Whenever a line in the data holds the string "yellow", pull that line out.

=== The data ===

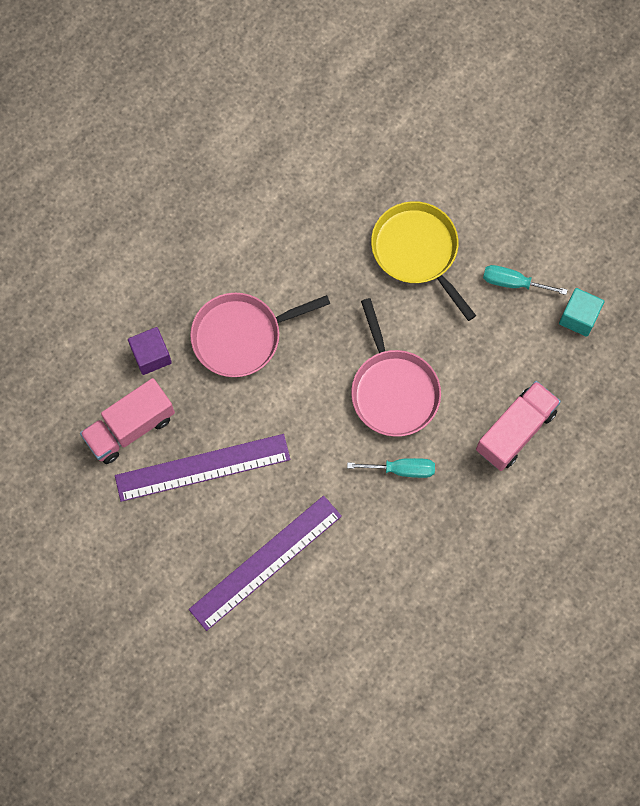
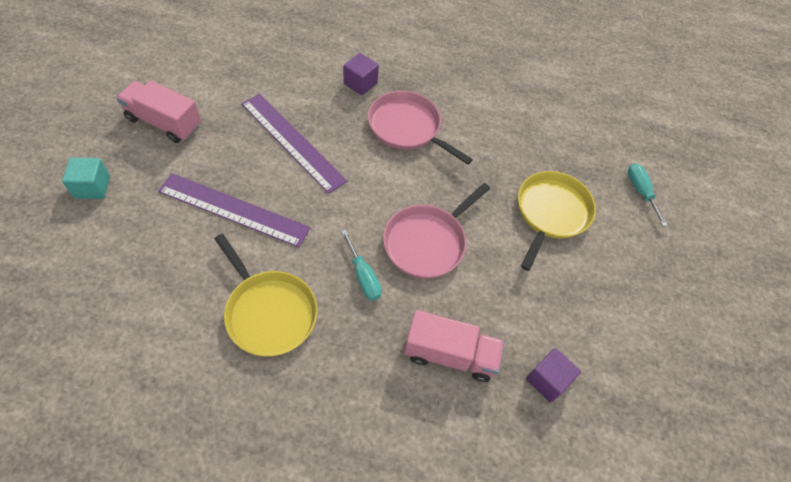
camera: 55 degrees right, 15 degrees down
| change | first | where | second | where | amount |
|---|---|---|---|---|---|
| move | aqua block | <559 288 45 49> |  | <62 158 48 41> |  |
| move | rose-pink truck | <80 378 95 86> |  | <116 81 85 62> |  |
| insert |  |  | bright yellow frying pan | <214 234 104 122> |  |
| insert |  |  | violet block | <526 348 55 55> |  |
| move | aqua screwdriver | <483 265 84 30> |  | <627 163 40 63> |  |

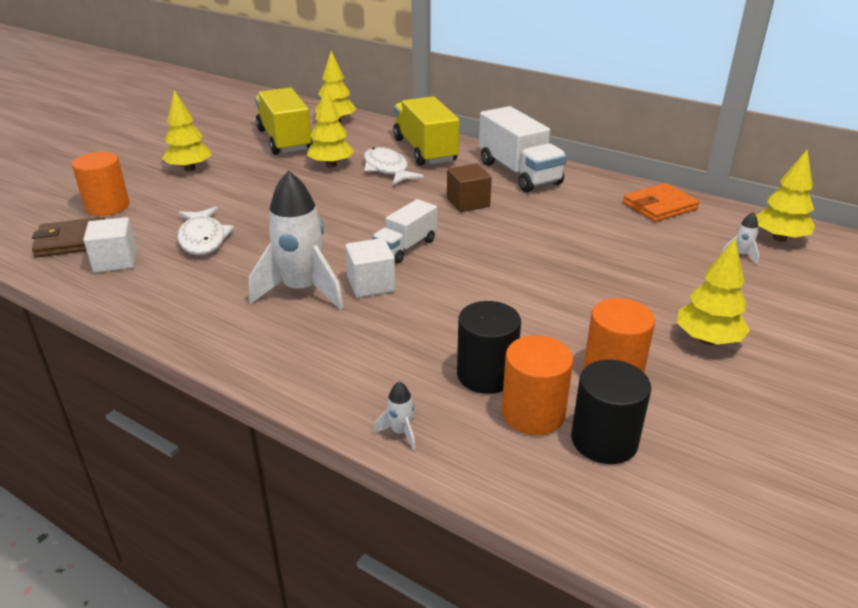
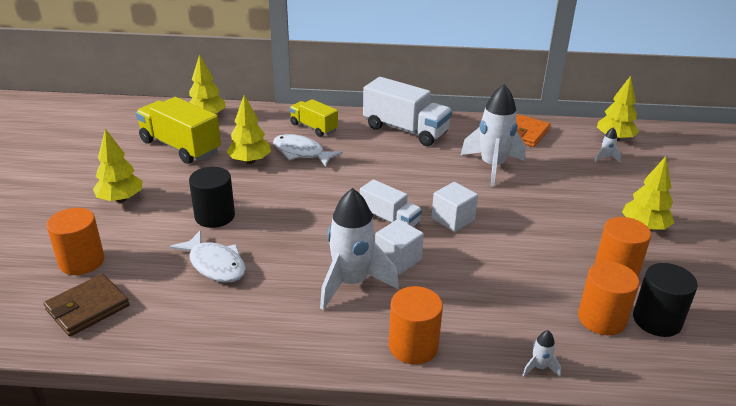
camera: 30 degrees left, 0 degrees up
| change | first | where | second | where | amount |
|---|---|---|---|---|---|
| move | black cylinder shape | <457 301 64 93> |  | <189 167 46 61> |  |
| resize | bright yellow truck | <393 96 66 70> |  | <289 99 49 38> | x0.60 |
| rotate | white truck | <372 199 65 64> |  | <360 179 62 48> | 60 degrees counterclockwise |
| insert |  |  | bright orange cylinder shape | <389 286 54 78> |  |
| move | white block | <83 217 54 56> |  | <432 182 46 50> |  |
| insert |  |  | white spaceship | <461 84 65 103> |  |
| delete | russet block | <447 164 45 48> |  |  |  |

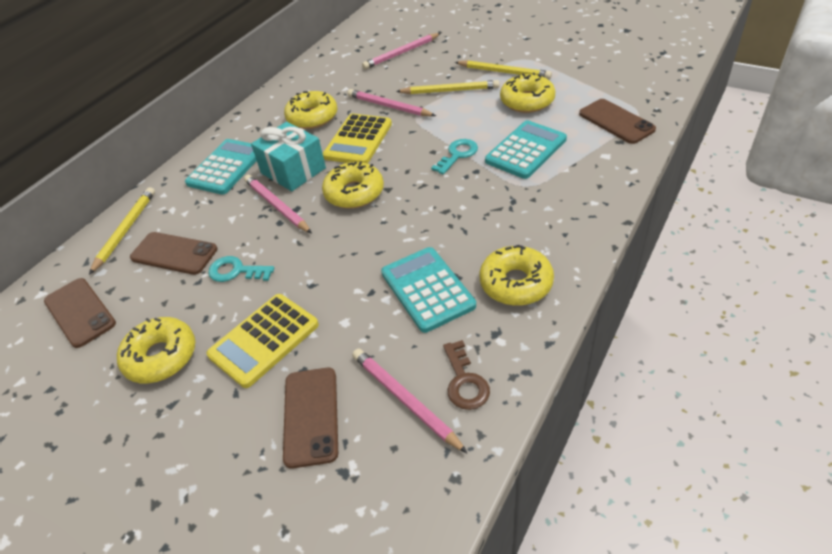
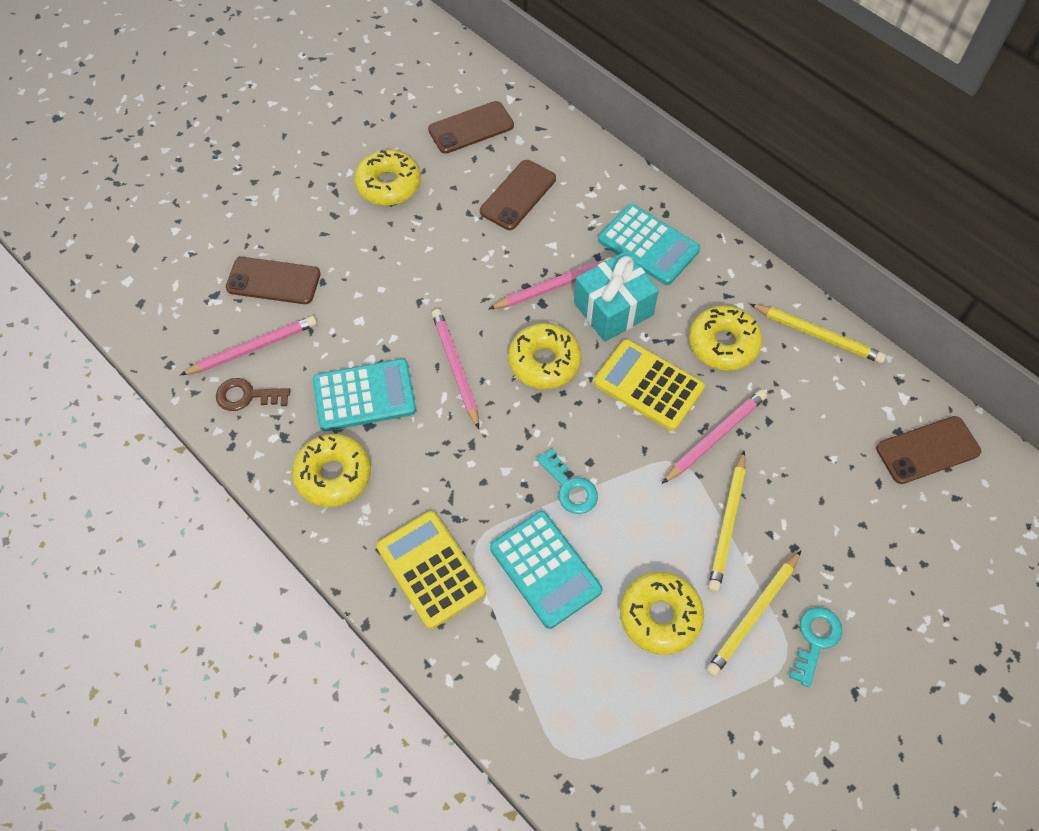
camera: 100 degrees right, 15 degrees up
| change | first | where | second | where | amount |
|---|---|---|---|---|---|
| move | bright yellow calculator | <206 294 113 94> |  | <377 511 109 118> |  |
| move | rose-pink lead pencil | <362 33 79 36> |  | <432 309 47 120> |  |
| move | bright yellow lead pencil | <89 187 66 88> |  | <750 304 136 59> |  |
| move | aqua latchkey | <208 256 66 26> |  | <789 607 54 80> |  |
| move | russet smartphone | <579 99 77 45> |  | <876 416 105 68> |  |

===

Exercise answer
| insert |  |  | bright yellow frying pan | <214 234 104 122> |  |
| resize | bright yellow truck | <393 96 66 70> |  | <289 99 49 38> | x0.60 |
| move | bright yellow calculator | <206 294 113 94> |  | <377 511 109 118> |  |
| move | bright yellow lead pencil | <89 187 66 88> |  | <750 304 136 59> |  |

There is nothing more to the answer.